_Task directions_.
Exact copy, no pictures: reproduce every record below as it stands.

====== Extracted records ======

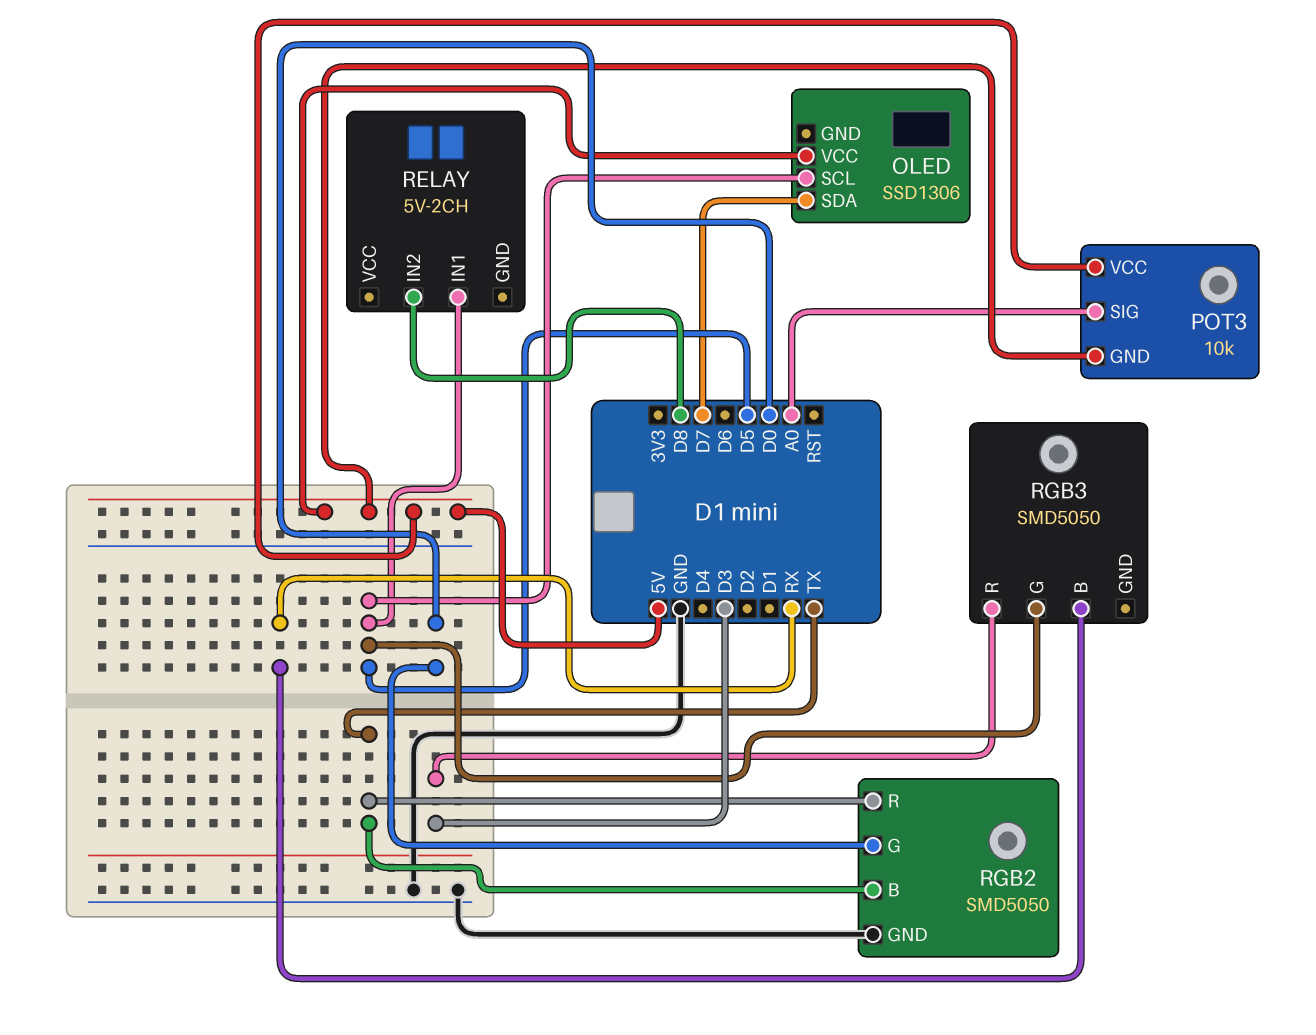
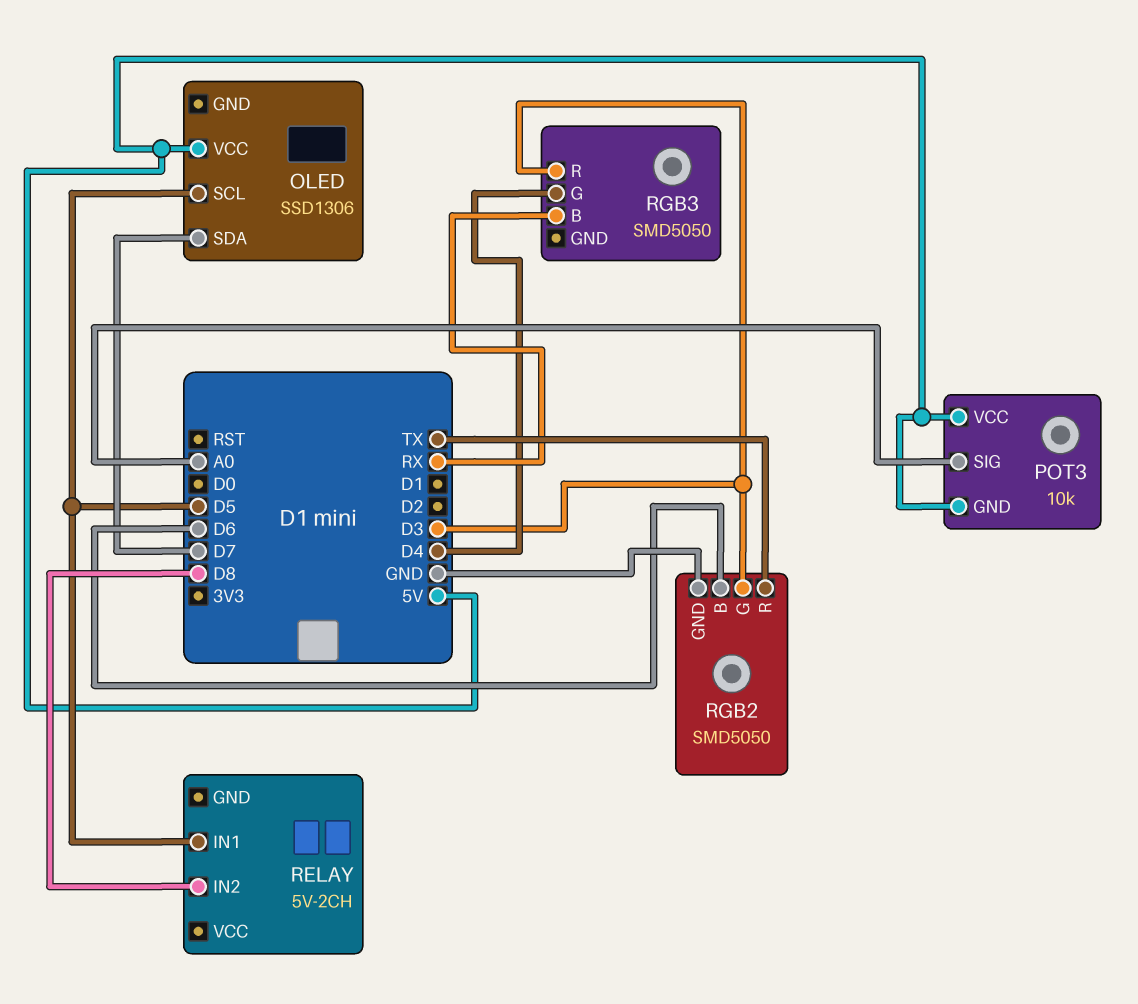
RGB2 pin B: TX -> D6
RGB2 pin G: D0 -> D3
RGB3 pin G: D5 -> D4

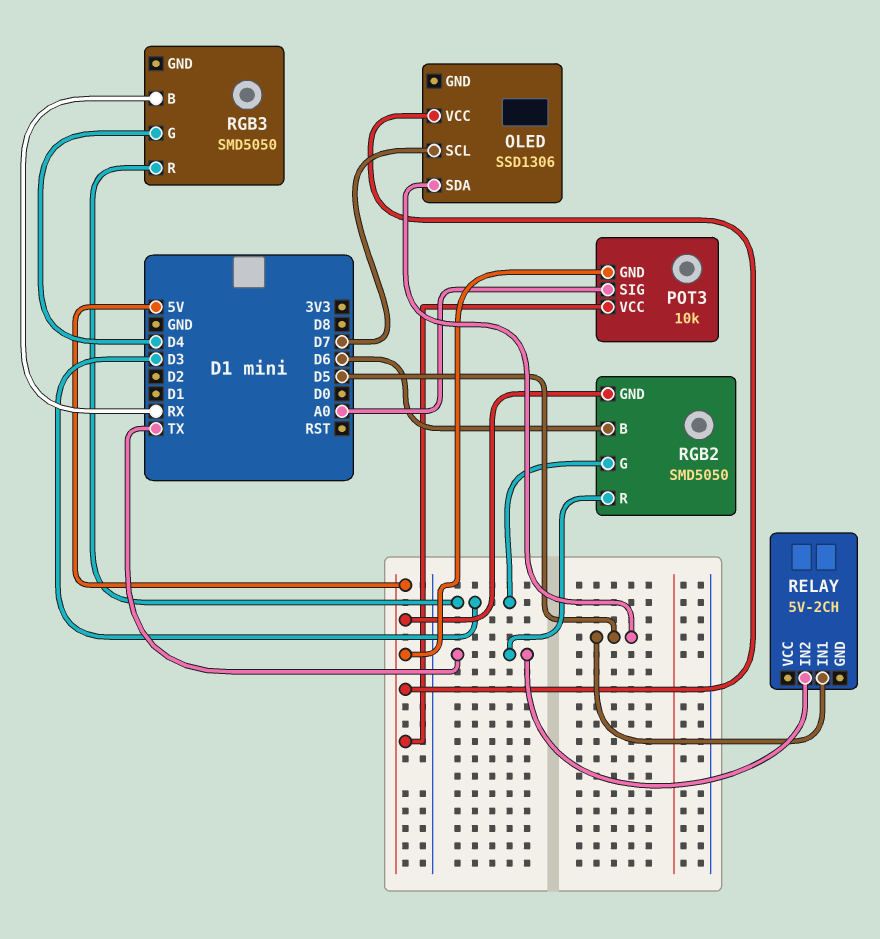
OLED pin SCL: D5 -> D7
OLED pin SDA: D7 -> D5
RELAY pin IN2: D8 -> TX
RGB2 pin GND: GND -> 5V

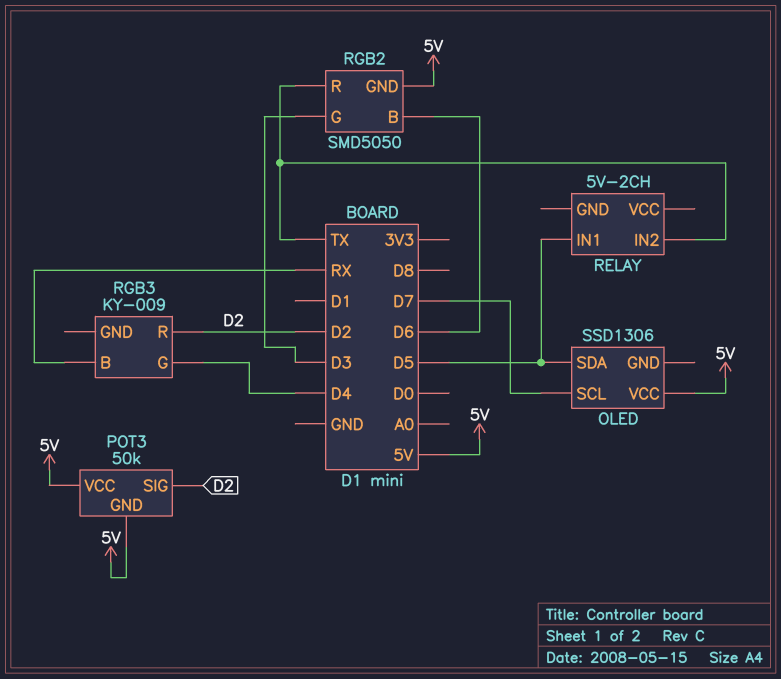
POT3: 10k -> 50k
POT3 pin SIG: A0 -> D2
RGB3: SMD5050 -> KY-009
RGB3 pin R: D3 -> D2

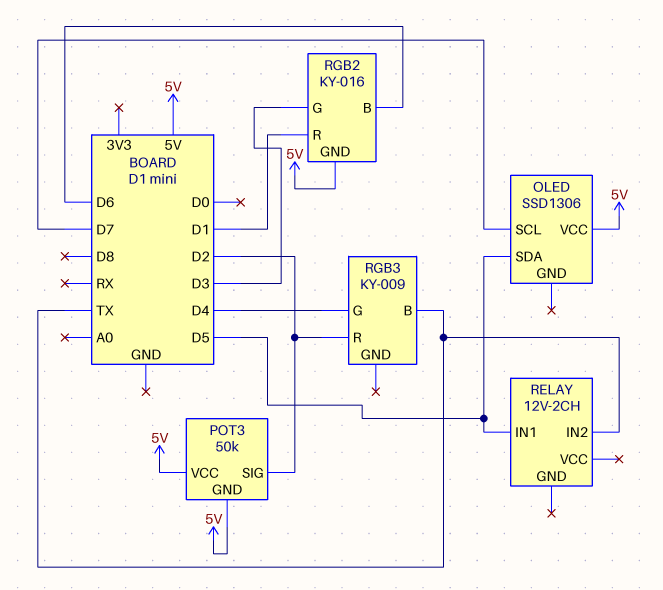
RELAY: 5V-2CH -> 12V-2CH
RGB2: SMD5050 -> KY-016
RGB2 pin R: TX -> D1
RGB3 pin B: RX -> TX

======

_Output for this task_.
RGB2 pin B: TX -> D6
RGB2 pin G: D0 -> D3
RGB3 pin G: D5 -> D4

OLED pin SCL: D5 -> D7
OLED pin SDA: D7 -> D5
RELAY pin IN2: D8 -> TX
RGB2 pin GND: GND -> 5V

POT3: 10k -> 50k
POT3 pin SIG: A0 -> D2
RGB3: SMD5050 -> KY-009
RGB3 pin R: D3 -> D2

RELAY: 5V-2CH -> 12V-2CH
RGB2: SMD5050 -> KY-016
RGB2 pin R: TX -> D1
RGB3 pin B: RX -> TX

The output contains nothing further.